Exercise requirements
Report each line of the entries below that includes "motorway".
╭─ Dataset excerpts
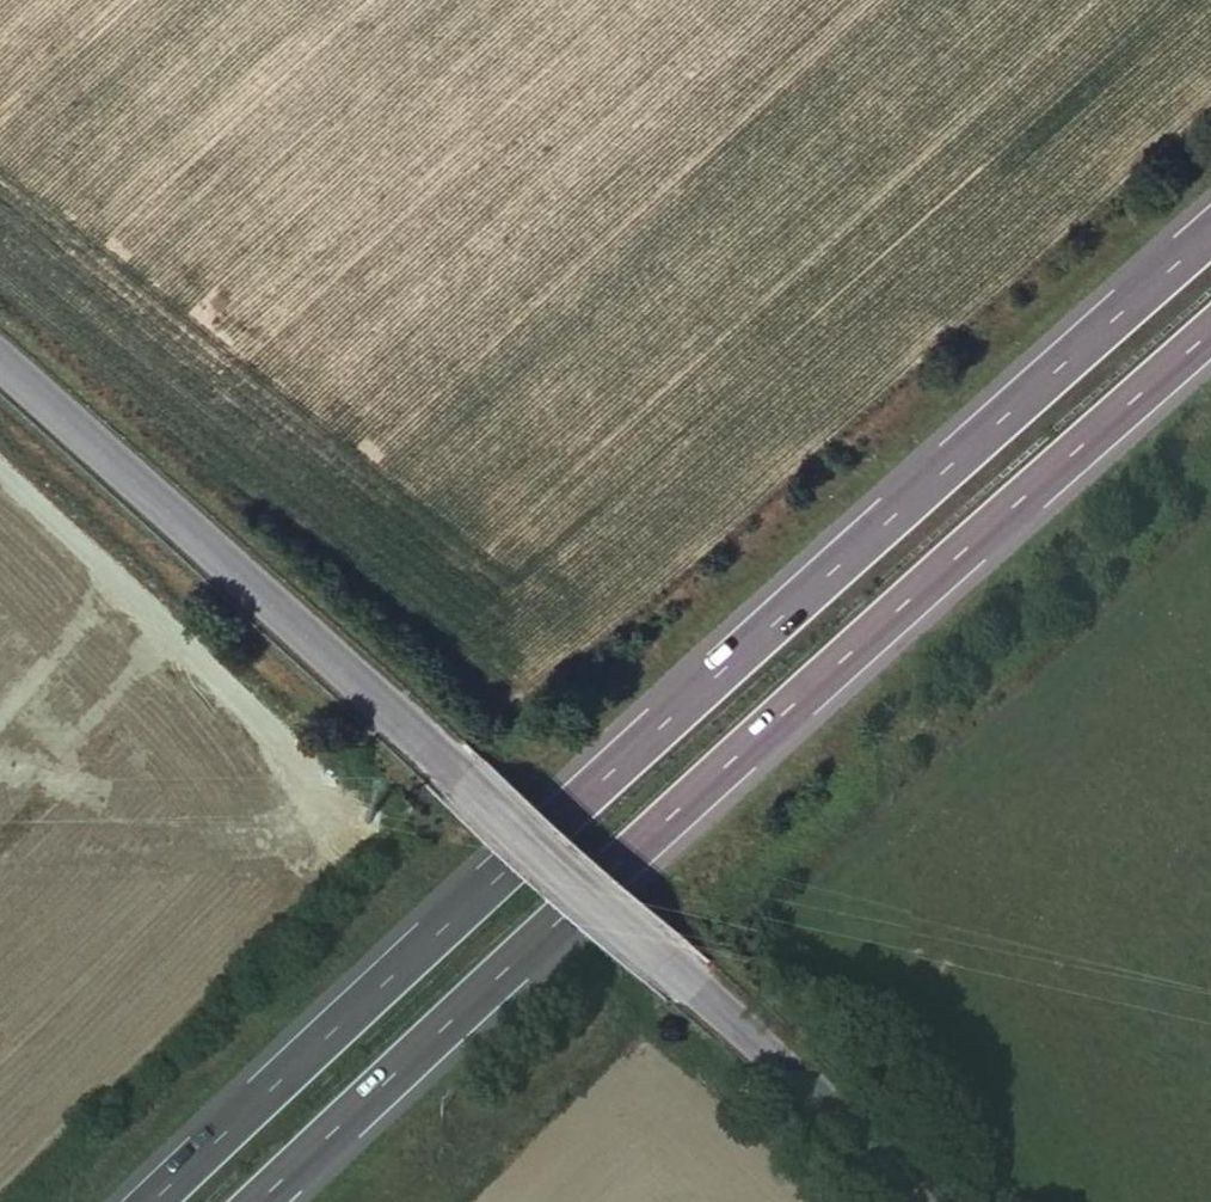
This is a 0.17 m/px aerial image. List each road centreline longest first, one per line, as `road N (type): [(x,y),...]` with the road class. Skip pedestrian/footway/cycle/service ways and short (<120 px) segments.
road 1 (motorway): [(1210,233),(571,796),(135,1201)]
road 2 (motorway): [(256,1201),(641,839),(1210,330)]
road 3 (tertiary): [(908,1201),(824,1075),(0,351)]
road 4 (track): [(0,463),(330,793),(342,851)]

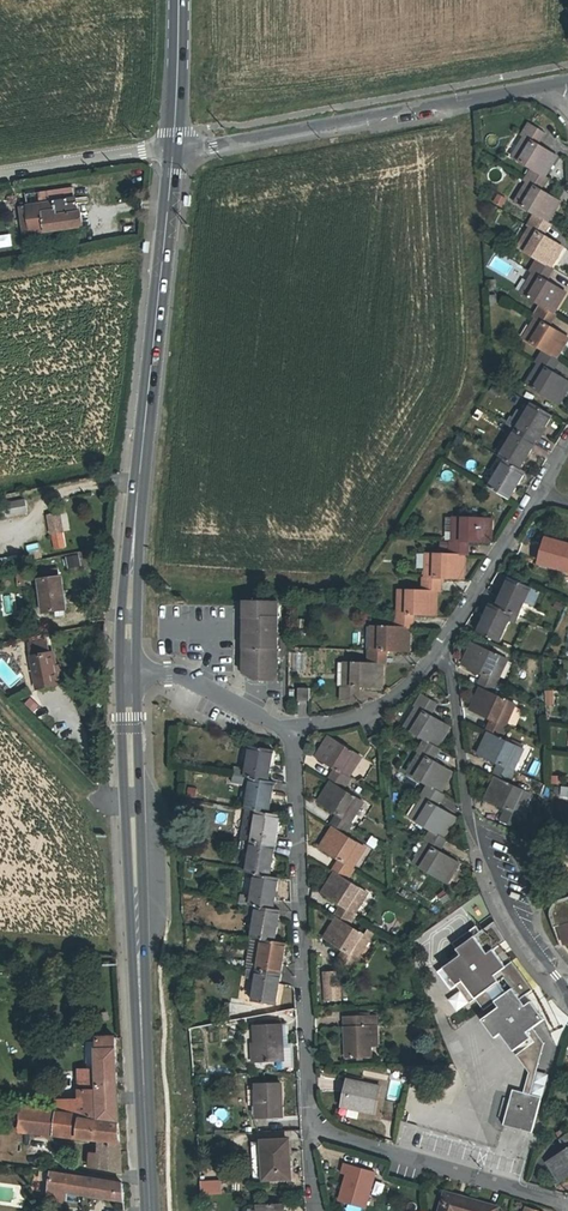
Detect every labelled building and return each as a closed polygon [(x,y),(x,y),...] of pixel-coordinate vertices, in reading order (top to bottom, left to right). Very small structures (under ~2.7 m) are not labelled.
[(515,158),(533,168),(545,176),(557,156),(536,143),(543,131),(530,123),(522,135),(525,136),(520,144),(522,146),(515,158)] [(545,176),(533,168),(525,180),(528,182),(523,190),(525,191),(517,203),(535,214),(548,222),(560,202),(539,189),(546,177),(545,176)] [(26,194),(27,202),(32,234),(83,226),(81,213),(78,213),(76,198),(75,198),(73,188),(26,194)] [(505,199),(499,195),(495,202),(502,205),(505,199)] [(25,235),(32,234),(27,202),(20,203),(25,235)] [(548,222),(535,214),(528,226),(530,227),(526,235),(528,236),(520,249),(538,259),(551,267),(563,247),(542,234),(549,222),(548,222)] [(551,267),(538,259),(531,271),(533,273),(528,281),(530,282),(523,294),(541,305),(553,313),(566,293),(544,280),(552,268),(551,267)] [(541,305),(534,317),(536,318),(531,326),(533,327),(526,339),(544,350),(556,358),(567,339),(567,338),(547,325),(554,313),(553,313),(541,305)] [(544,350),(536,362),(539,364),(534,372),(536,373),(529,385),(559,404),(567,389),(567,382),(550,371),(557,359),(556,358),(544,350)] [(552,415),(532,403),(525,415),(516,430),(536,442),(552,415)] [(516,430),(525,415),(518,410),(509,425),(516,430)] [(536,442),(516,430),(500,457),(505,460),(520,469),(536,442)] [(520,469),(505,460),(489,487),(495,490),(507,497),(509,499),(525,472),(520,469)] [(507,497),(495,490),(491,496),(503,503),(507,497)] [(1,518),(27,512),(25,499),(0,504),(0,514),(1,518)] [(60,514),(48,516),(51,534),(64,532),(60,514)] [(450,541),(450,555),(464,555),(466,555),(466,541),(491,542),(492,519),(456,518),(456,532),(453,532),(453,541),(450,541)] [(23,560),(20,543),(31,541),(30,534),(14,537),(16,550),(7,551),(9,562),(23,560)] [(545,539),(539,562),(567,570),(567,545),(545,539)] [(423,577),(423,591),(437,592),(438,592),(439,578),(464,579),(464,555),(450,555),(429,554),(428,568),(426,568),(426,577),(423,577)] [(78,555),(67,558),(69,567),(80,565),(78,555)] [(58,570),(46,571),(47,579),(41,580),(40,580),(44,612),(65,610),(61,577),(59,577),(58,570)] [(26,585),(24,573),(17,574),(18,586),(26,585)] [(531,587),(510,577),(496,606),(512,613),(518,616),(531,587)] [(396,614),(395,628),(410,628),(411,628),(412,614),(436,615),(437,592),(423,591),(402,591),(401,605),(399,605),(398,614),(396,614)] [(13,595),(4,597),(7,614),(16,613),(13,595)] [(245,601),(245,617),(249,621),(249,629),(244,633),(244,654),(277,654),(278,601),(245,601)] [(512,613),(496,606),(491,604),(478,632),(499,642),(512,613)] [(368,650),(368,664),(383,665),(384,665),(384,651),(409,652),(410,628),(395,628),(374,627),(374,641),(371,641),(371,650),(368,650)] [(28,644),(37,688),(60,684),(54,653),(49,653),(46,641),(28,644)] [(480,688),(494,694),(500,681),(497,680),(501,672),(499,671),(505,658),(473,643),(463,664),(485,675),(479,687),(480,688)] [(304,670),(304,652),(292,651),(292,670),(304,670)] [(277,654),(244,654),(244,675),(252,679),(277,680),(277,654)] [(338,687),(341,687),(344,687),(344,677),(346,678),(347,663),(339,663),(338,687)] [(382,688),(383,665),(368,664),(347,663),(346,678),(344,677),(344,687),(341,687),(341,701),(357,701),(357,687),(382,688)] [(310,688),(298,688),(298,701),(309,701),(310,688)] [(488,733),(502,739),(507,726),(505,725),(509,717),(507,716),(513,703),(494,694),(480,688),(471,709),(493,719),(487,732),(488,733)] [(407,728),(425,739),(437,747),(450,727),(428,714),(436,702),(422,694),(415,706),(417,707),(412,715),(414,716),(407,728)] [(35,698),(27,703),(34,714),(42,709),(35,698)] [(496,778),(509,784),(515,771),(513,770),(517,762),(515,761),(521,748),(502,739),(488,733),(478,754),(501,764),(495,777),(496,778)] [(331,782),(343,790),(351,778),(348,776),(353,768),(351,767),(359,755),(329,736),(316,756),(337,769),(330,781),(331,782)] [(437,747),(425,739),(418,751),(420,753),(415,760),(417,762),(410,774),(428,785),(440,792),(452,772),(431,759),(439,747),(437,747)] [(235,767),(233,774),(245,776),(268,780),(274,749),(251,745),(246,769),(235,767)] [(245,776),(233,774),(232,782),(250,785),(246,808),(269,812),(274,781),(268,780),(245,776)] [(560,784),(560,776),(552,776),(552,783),(560,784)] [(528,793),(509,784),(496,778),(486,799),(509,809),(503,822),(517,829),(523,816),(521,815),(525,806),(523,805),(528,793)] [(333,827),(345,835),(353,823),(351,822),(355,814),(353,813),(361,801),(343,790),(331,782),(318,801),(339,815),(332,827),(333,827)] [(440,792),(428,785),(420,796),(423,798),(418,806),(420,807),(413,819),(431,830),(443,837),(455,818),(434,805),(441,793),(440,792)] [(195,797),(197,788),(188,787),(187,796),(195,797)] [(246,808),(241,839),(252,841),(275,845),(280,814),(269,812),(246,808)] [(335,873),(347,881),(355,869),(353,867),(358,859),(356,858),(363,846),(345,835),(333,827),(320,847),(341,860),(334,872),(335,873)] [(443,837),(431,830),(423,842),(426,843),(421,851),(423,852),(416,864),(446,882),(458,863),(437,850),(444,838),(443,837)] [(378,840),(372,837),(368,843),(374,847),(378,840)] [(250,850),(247,872),(255,874),(270,876),(273,856),(275,845),(252,841),(241,839),(239,848),(250,850)] [(337,918),(349,926),(357,914),(355,913),(360,905),(358,904),(365,892),(347,881),(335,873),(323,892),(344,906),(336,918),(337,918)] [(241,895),(240,903),(248,905),(273,909),(278,878),(270,876),(255,874),(251,897),(241,895)] [(560,900),(557,902),(554,905),(552,907),(551,911),(550,914),(551,917),(554,927),(559,926),(565,945),(567,944),(567,897),(560,900)] [(248,905),(240,903),(238,912),(247,913),(248,905)] [(256,914),(252,937),(263,939),(275,941),(280,910),(273,909),(248,905),(247,913),(256,914)] [(352,972),(359,960),(357,958),(362,950),(360,949),(367,937),(349,926),(337,918),(325,938),(346,951),(338,963),(346,968),(352,972)] [(513,1051),(531,1038),(527,1032),(533,1028),(545,1019),(532,1001),(526,1006),(521,999),(533,990),(525,977),(520,970),(513,961),(506,966),(494,950),(506,941),(501,934),(495,922),(481,932),(477,926),(453,943),(461,955),(438,972),(451,990),(457,986),(469,1003),(475,999),(484,1010),(495,1002),(499,1007),(482,1020),(495,1038),(501,1034),(513,1051)] [(263,939),(252,937),(246,968),(258,970),(263,939)] [(275,941),(263,939),(258,970),(281,974),(286,943),(275,941)] [(281,974),(258,970),(252,1001),(275,1005),(281,974)] [(324,972),(325,983),(325,986),(325,1000),(340,1000),(339,979),(339,973),(339,972),(324,972)] [(370,1045),(369,1016),(360,1016),(345,1017),(346,1057),(370,1056),(370,1045)] [(376,1016),(369,1016),(370,1045),(377,1044),(376,1016)] [(255,1026),(255,1043),(256,1061),(283,1060),(282,1024),(280,1025),(255,1026)] [(435,1028),(421,1031),(423,1043),(437,1041),(435,1028)] [(544,1043),(533,1028),(527,1032),(531,1038),(534,1042),(516,1055),(529,1072),(524,1092),(530,1094),(544,1043)] [(80,1071),(81,1092),(101,1092),(101,1088),(117,1087),(116,1038),(106,1038),(106,1035),(99,1035),(99,1038),(98,1038),(99,1070),(80,1071)] [(375,1114),(381,1086),(348,1079),(342,1106),(375,1114)] [(281,1083),(256,1084),(257,1117),(282,1117),(281,1083)] [(118,1104),(117,1087),(101,1088),(101,1092),(81,1092),(81,1101),(81,1102),(89,1102),(89,1117),(100,1118),(99,1105),(118,1104)] [(541,1097),(530,1094),(524,1092),(513,1089),(503,1125),(531,1132),(541,1097)] [(81,1116),(89,1117),(89,1102),(81,1102),(81,1101),(55,1102),(55,1112),(57,1113),(81,1116)] [(99,1105),(100,1118),(119,1121),(118,1104),(99,1105)] [(54,1135),(57,1113),(55,1112),(20,1108),(18,1131),(54,1135)] [(80,1118),(81,1116),(57,1113),(54,1135),(102,1141),(101,1154),(91,1153),(90,1167),(122,1172),(119,1123),(80,1118)] [(560,1140),(567,1150),(548,1162),(560,1182),(567,1177),(567,1135),(560,1140)] [(289,1140),(262,1141),(263,1158),(266,1158),(267,1178),(267,1179),(290,1178),(289,1140)] [(263,1158),(262,1141),(251,1142),(253,1179),(267,1178),(266,1158),(263,1158)] [(342,1190),(339,1200),(365,1208),(376,1173),(344,1164),(341,1173),(348,1175),(343,1191),(342,1190)] [(123,1183),(52,1172),(48,1200),(66,1203),(66,1202),(74,1203),(77,1201),(77,1193),(124,1201),(123,1183)] [(220,1181),(201,1182),(202,1195),(221,1194),(220,1181)] [(498,1208),(445,1193),(440,1210),(497,1210),(498,1208)]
╰─
Solution for this problem
road 1 (motorway): [(1210,233),(571,796),(135,1201)]
road 2 (motorway): [(256,1201),(641,839),(1210,330)]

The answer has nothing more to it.